Required work >> Restate all the entries exactly as they appear, apart from the pictures.

Records for this exercise >>
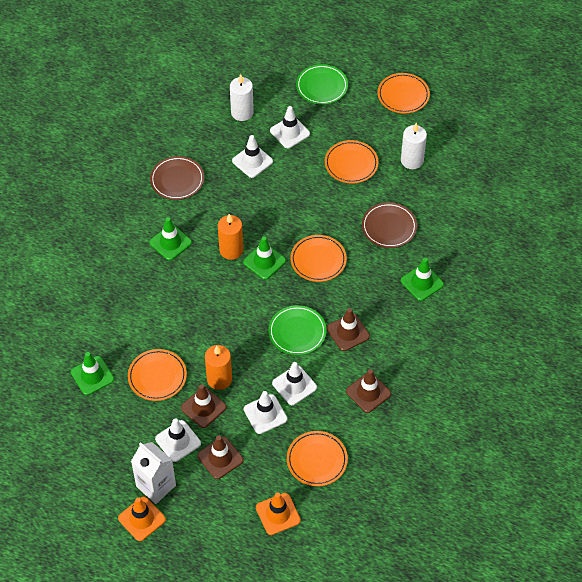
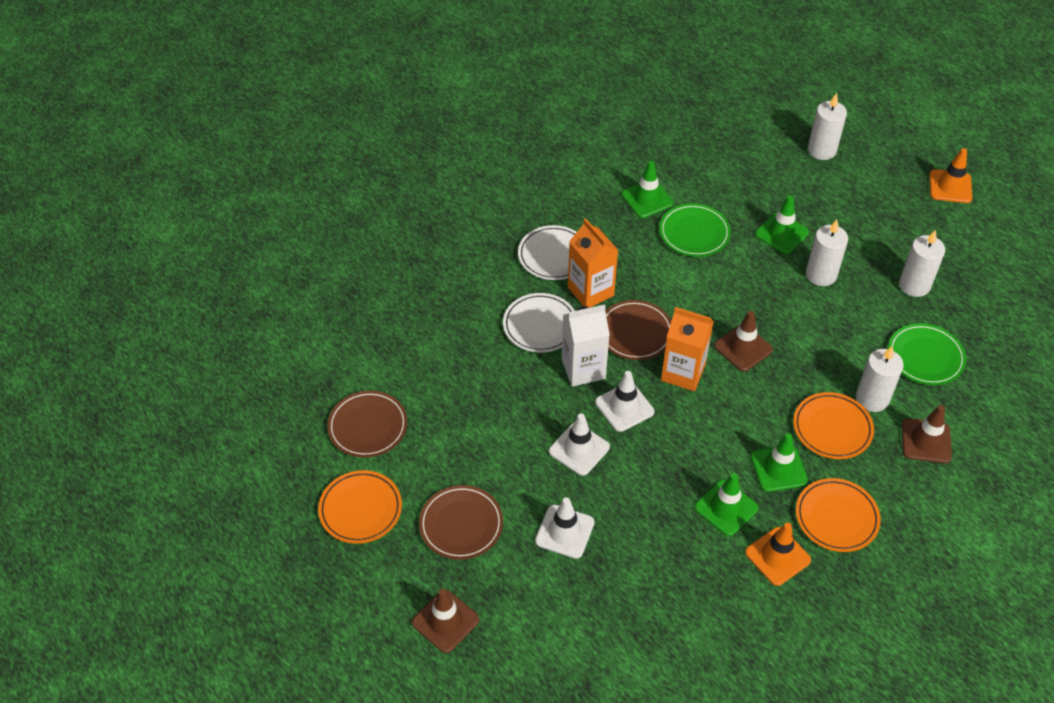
brown plate: 2 -> 3
brown traffic cone: 4 -> 3
orange candle: 2 -> 0
orange carton: 0 -> 2
orange plate: 5 -> 3
white candle: 2 -> 4
white plate: 0 -> 2
white traffic cone: 5 -> 3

Task solution >>
brown plate: 2 -> 3
brown traffic cone: 4 -> 3
orange candle: 2 -> 0
orange carton: 0 -> 2
orange plate: 5 -> 3
white candle: 2 -> 4
white plate: 0 -> 2
white traffic cone: 5 -> 3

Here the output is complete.